> [Material supplied]
◇ ◇ ◇ ◇ ◇

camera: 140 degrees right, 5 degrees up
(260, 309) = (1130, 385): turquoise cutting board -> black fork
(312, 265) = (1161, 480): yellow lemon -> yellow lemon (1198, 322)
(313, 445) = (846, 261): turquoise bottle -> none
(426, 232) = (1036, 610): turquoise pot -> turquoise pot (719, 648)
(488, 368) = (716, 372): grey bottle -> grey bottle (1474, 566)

◇ ◇ ◇ ◇ ◇

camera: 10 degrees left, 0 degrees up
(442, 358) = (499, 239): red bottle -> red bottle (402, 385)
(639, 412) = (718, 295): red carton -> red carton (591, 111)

◇ ◇ ◇ ◇ ◇

> [Task instructions] With the first line being the one containing "camera: 140 degrees right, 5 degrees up" and the last line the one containing "(488, 368) = (716, 372): grey", transcribe exactly the lines above that fall in that range.

> [Answer to this problem]
camera: 140 degrees right, 5 degrees up
(260, 309) = (1130, 385): turquoise cutting board -> black fork
(312, 265) = (1161, 480): yellow lemon -> yellow lemon (1198, 322)
(313, 445) = (846, 261): turquoise bottle -> none
(426, 232) = (1036, 610): turquoise pot -> turquoise pot (719, 648)
(488, 368) = (716, 372): grey bottle -> grey bottle (1474, 566)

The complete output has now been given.